» TASK PROMPT
Below are records to reproduce in full; copy them exactly but keep the pictures out.

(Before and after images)
- - -

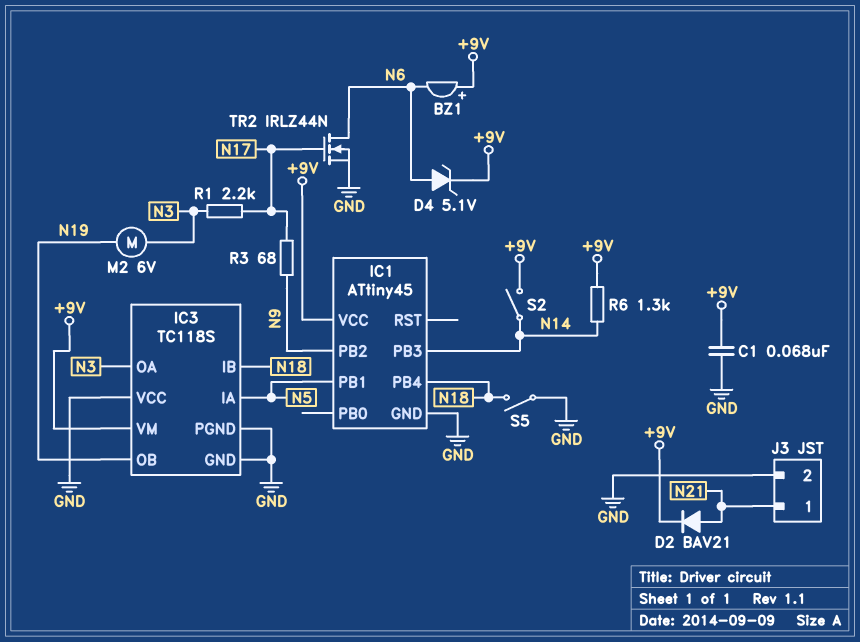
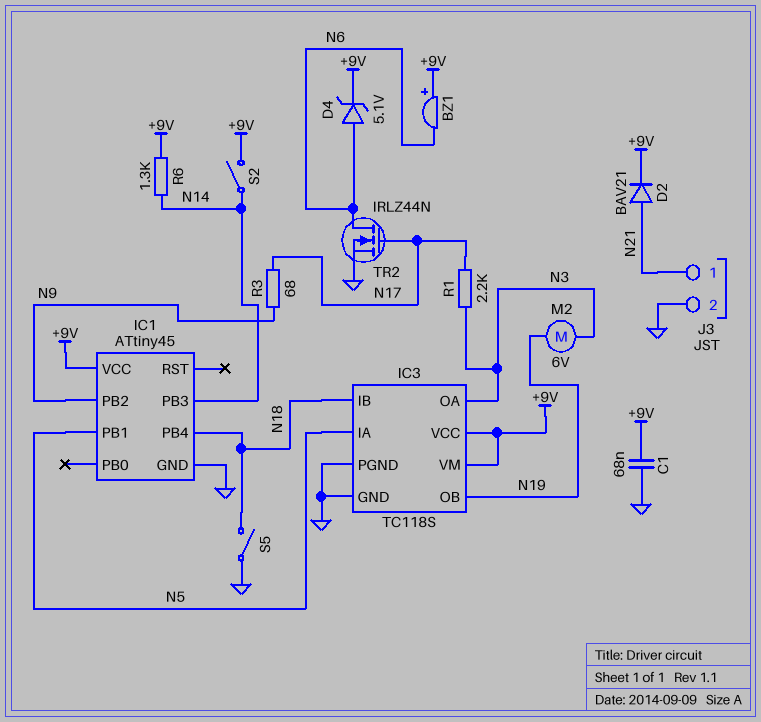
IC3 pin VCC: GND -> +9V

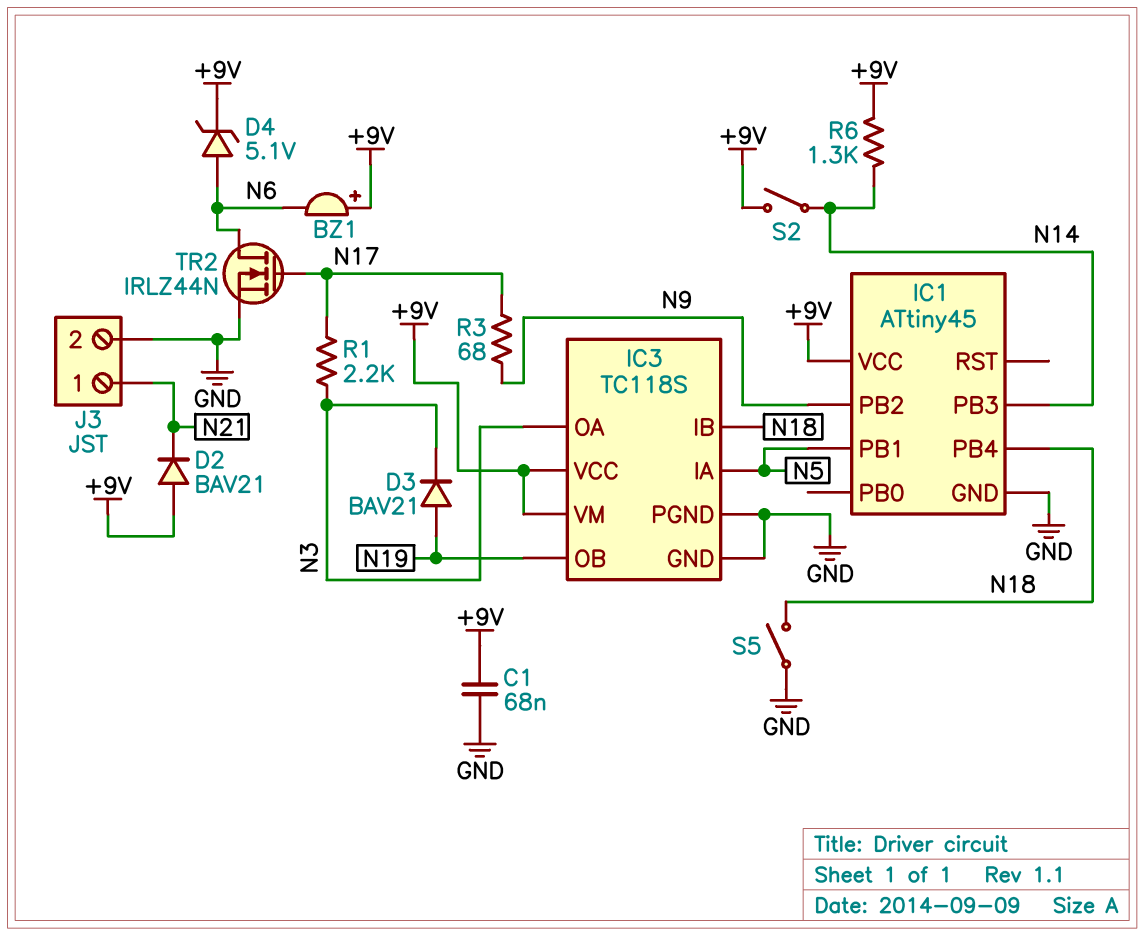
D2: diode BAV21 (A N21, K +9V) -> diode BAV21 (A +9V, K N21)
D3: none -> diode BAV21 (A N19, K N3)
M2: motor 6V (N3, N19) -> none

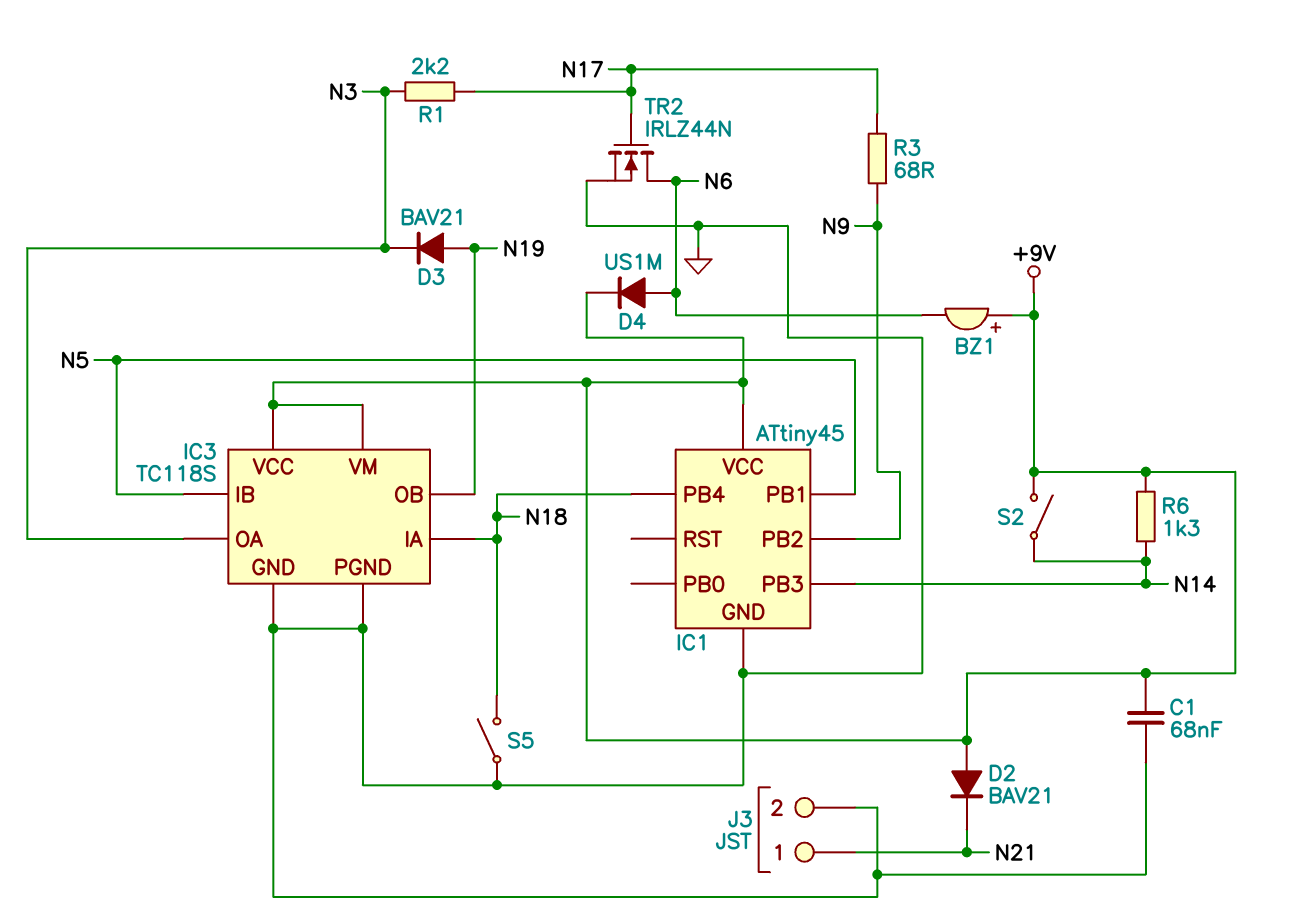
D4: zener 5.1V (A N6, K +9V) -> diode US1M (A N6, K +9V)
IC3 pin IA: N5 -> N18
IC3 pin IB: N18 -> N5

- - -

» EXERCISE OUTPUT
IC3 pin VCC: GND -> +9V

D2: diode BAV21 (A N21, K +9V) -> diode BAV21 (A +9V, K N21)
D3: none -> diode BAV21 (A N19, K N3)
M2: motor 6V (N3, N19) -> none

D4: zener 5.1V (A N6, K +9V) -> diode US1M (A N6, K +9V)
IC3 pin IA: N5 -> N18
IC3 pin IB: N18 -> N5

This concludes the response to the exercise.